-- Begin Record list --

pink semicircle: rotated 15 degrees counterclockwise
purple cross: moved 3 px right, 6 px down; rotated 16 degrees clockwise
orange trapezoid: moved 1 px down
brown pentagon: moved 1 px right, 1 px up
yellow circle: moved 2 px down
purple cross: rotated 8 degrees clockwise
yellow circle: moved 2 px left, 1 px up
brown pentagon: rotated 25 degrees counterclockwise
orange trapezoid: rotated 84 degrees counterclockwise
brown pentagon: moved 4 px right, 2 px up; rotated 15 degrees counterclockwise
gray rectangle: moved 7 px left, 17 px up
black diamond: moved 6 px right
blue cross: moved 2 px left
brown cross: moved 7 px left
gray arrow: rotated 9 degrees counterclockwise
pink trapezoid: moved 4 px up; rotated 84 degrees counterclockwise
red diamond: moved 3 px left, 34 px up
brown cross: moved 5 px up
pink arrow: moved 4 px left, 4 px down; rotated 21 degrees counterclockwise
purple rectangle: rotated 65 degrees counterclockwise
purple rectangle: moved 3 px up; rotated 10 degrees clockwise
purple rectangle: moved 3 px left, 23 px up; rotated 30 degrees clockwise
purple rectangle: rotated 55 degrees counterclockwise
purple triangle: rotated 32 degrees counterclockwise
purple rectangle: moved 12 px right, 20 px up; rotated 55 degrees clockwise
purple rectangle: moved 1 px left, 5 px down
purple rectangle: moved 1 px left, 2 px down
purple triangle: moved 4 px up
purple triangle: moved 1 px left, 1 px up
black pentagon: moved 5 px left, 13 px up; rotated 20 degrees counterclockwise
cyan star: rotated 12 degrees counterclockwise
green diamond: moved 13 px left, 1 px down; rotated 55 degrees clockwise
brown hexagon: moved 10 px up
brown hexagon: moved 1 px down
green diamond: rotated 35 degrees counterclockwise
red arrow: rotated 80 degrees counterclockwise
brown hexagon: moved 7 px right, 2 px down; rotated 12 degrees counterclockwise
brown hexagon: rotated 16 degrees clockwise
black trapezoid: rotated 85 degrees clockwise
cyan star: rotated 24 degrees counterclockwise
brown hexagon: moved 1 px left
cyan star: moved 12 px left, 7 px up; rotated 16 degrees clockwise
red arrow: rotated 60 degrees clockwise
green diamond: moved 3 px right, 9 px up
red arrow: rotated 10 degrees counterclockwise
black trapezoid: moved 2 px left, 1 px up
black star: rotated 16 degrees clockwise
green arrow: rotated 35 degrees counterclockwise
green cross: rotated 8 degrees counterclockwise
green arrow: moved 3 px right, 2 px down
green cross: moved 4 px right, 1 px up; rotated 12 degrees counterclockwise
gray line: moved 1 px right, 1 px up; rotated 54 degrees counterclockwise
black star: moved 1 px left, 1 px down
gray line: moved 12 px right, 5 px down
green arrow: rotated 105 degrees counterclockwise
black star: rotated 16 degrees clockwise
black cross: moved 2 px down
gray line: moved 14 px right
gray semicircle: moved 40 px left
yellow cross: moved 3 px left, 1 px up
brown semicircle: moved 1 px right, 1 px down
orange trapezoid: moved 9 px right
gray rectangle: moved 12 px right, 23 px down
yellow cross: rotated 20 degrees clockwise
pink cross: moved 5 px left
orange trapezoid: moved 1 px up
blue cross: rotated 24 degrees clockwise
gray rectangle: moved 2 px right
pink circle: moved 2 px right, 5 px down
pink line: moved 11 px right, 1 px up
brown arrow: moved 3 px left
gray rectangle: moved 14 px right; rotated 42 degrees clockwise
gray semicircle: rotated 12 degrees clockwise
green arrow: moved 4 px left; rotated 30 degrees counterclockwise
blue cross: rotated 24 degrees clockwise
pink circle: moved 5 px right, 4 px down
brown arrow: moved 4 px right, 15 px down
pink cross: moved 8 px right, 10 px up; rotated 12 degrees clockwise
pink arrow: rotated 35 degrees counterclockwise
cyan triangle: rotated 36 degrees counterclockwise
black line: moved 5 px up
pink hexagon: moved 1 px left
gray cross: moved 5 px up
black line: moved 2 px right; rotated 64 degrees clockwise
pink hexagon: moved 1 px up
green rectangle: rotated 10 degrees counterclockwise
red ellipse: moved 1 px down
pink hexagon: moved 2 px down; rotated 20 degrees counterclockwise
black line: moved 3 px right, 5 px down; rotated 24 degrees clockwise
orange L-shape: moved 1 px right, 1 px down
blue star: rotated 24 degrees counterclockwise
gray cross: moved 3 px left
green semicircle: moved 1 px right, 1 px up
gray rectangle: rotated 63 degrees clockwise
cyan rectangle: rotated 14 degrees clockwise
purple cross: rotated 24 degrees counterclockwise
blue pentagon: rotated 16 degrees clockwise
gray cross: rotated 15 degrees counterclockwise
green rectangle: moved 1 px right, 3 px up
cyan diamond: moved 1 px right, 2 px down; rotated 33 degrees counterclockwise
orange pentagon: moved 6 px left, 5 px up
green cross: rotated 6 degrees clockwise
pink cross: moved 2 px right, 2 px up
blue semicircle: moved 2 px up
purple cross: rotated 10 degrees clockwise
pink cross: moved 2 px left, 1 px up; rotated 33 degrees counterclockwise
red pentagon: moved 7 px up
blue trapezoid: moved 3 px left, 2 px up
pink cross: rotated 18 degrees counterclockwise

-- End Record list --

Task to complete:
Rewrite the whole listing above, swapping every "purple rectangle" for "violet rectangle" and changing nothing else.

Problem solution:
pink semicircle: rotated 15 degrees counterclockwise
purple cross: moved 3 px right, 6 px down; rotated 16 degrees clockwise
orange trapezoid: moved 1 px down
brown pentagon: moved 1 px right, 1 px up
yellow circle: moved 2 px down
purple cross: rotated 8 degrees clockwise
yellow circle: moved 2 px left, 1 px up
brown pentagon: rotated 25 degrees counterclockwise
orange trapezoid: rotated 84 degrees counterclockwise
brown pentagon: moved 4 px right, 2 px up; rotated 15 degrees counterclockwise
gray rectangle: moved 7 px left, 17 px up
black diamond: moved 6 px right
blue cross: moved 2 px left
brown cross: moved 7 px left
gray arrow: rotated 9 degrees counterclockwise
pink trapezoid: moved 4 px up; rotated 84 degrees counterclockwise
red diamond: moved 3 px left, 34 px up
brown cross: moved 5 px up
pink arrow: moved 4 px left, 4 px down; rotated 21 degrees counterclockwise
violet rectangle: rotated 65 degrees counterclockwise
violet rectangle: moved 3 px up; rotated 10 degrees clockwise
violet rectangle: moved 3 px left, 23 px up; rotated 30 degrees clockwise
violet rectangle: rotated 55 degrees counterclockwise
purple triangle: rotated 32 degrees counterclockwise
violet rectangle: moved 12 px right, 20 px up; rotated 55 degrees clockwise
violet rectangle: moved 1 px left, 5 px down
violet rectangle: moved 1 px left, 2 px down
purple triangle: moved 4 px up
purple triangle: moved 1 px left, 1 px up
black pentagon: moved 5 px left, 13 px up; rotated 20 degrees counterclockwise
cyan star: rotated 12 degrees counterclockwise
green diamond: moved 13 px left, 1 px down; rotated 55 degrees clockwise
brown hexagon: moved 10 px up
brown hexagon: moved 1 px down
green diamond: rotated 35 degrees counterclockwise
red arrow: rotated 80 degrees counterclockwise
brown hexagon: moved 7 px right, 2 px down; rotated 12 degrees counterclockwise
brown hexagon: rotated 16 degrees clockwise
black trapezoid: rotated 85 degrees clockwise
cyan star: rotated 24 degrees counterclockwise
brown hexagon: moved 1 px left
cyan star: moved 12 px left, 7 px up; rotated 16 degrees clockwise
red arrow: rotated 60 degrees clockwise
green diamond: moved 3 px right, 9 px up
red arrow: rotated 10 degrees counterclockwise
black trapezoid: moved 2 px left, 1 px up
black star: rotated 16 degrees clockwise
green arrow: rotated 35 degrees counterclockwise
green cross: rotated 8 degrees counterclockwise
green arrow: moved 3 px right, 2 px down
green cross: moved 4 px right, 1 px up; rotated 12 degrees counterclockwise
gray line: moved 1 px right, 1 px up; rotated 54 degrees counterclockwise
black star: moved 1 px left, 1 px down
gray line: moved 12 px right, 5 px down
green arrow: rotated 105 degrees counterclockwise
black star: rotated 16 degrees clockwise
black cross: moved 2 px down
gray line: moved 14 px right
gray semicircle: moved 40 px left
yellow cross: moved 3 px left, 1 px up
brown semicircle: moved 1 px right, 1 px down
orange trapezoid: moved 9 px right
gray rectangle: moved 12 px right, 23 px down
yellow cross: rotated 20 degrees clockwise
pink cross: moved 5 px left
orange trapezoid: moved 1 px up
blue cross: rotated 24 degrees clockwise
gray rectangle: moved 2 px right
pink circle: moved 2 px right, 5 px down
pink line: moved 11 px right, 1 px up
brown arrow: moved 3 px left
gray rectangle: moved 14 px right; rotated 42 degrees clockwise
gray semicircle: rotated 12 degrees clockwise
green arrow: moved 4 px left; rotated 30 degrees counterclockwise
blue cross: rotated 24 degrees clockwise
pink circle: moved 5 px right, 4 px down
brown arrow: moved 4 px right, 15 px down
pink cross: moved 8 px right, 10 px up; rotated 12 degrees clockwise
pink arrow: rotated 35 degrees counterclockwise
cyan triangle: rotated 36 degrees counterclockwise
black line: moved 5 px up
pink hexagon: moved 1 px left
gray cross: moved 5 px up
black line: moved 2 px right; rotated 64 degrees clockwise
pink hexagon: moved 1 px up
green rectangle: rotated 10 degrees counterclockwise
red ellipse: moved 1 px down
pink hexagon: moved 2 px down; rotated 20 degrees counterclockwise
black line: moved 3 px right, 5 px down; rotated 24 degrees clockwise
orange L-shape: moved 1 px right, 1 px down
blue star: rotated 24 degrees counterclockwise
gray cross: moved 3 px left
green semicircle: moved 1 px right, 1 px up
gray rectangle: rotated 63 degrees clockwise
cyan rectangle: rotated 14 degrees clockwise
purple cross: rotated 24 degrees counterclockwise
blue pentagon: rotated 16 degrees clockwise
gray cross: rotated 15 degrees counterclockwise
green rectangle: moved 1 px right, 3 px up
cyan diamond: moved 1 px right, 2 px down; rotated 33 degrees counterclockwise
orange pentagon: moved 6 px left, 5 px up
green cross: rotated 6 degrees clockwise
pink cross: moved 2 px right, 2 px up
blue semicircle: moved 2 px up
purple cross: rotated 10 degrees clockwise
pink cross: moved 2 px left, 1 px up; rotated 33 degrees counterclockwise
red pentagon: moved 7 px up
blue trapezoid: moved 3 px left, 2 px up
pink cross: rotated 18 degrees counterclockwise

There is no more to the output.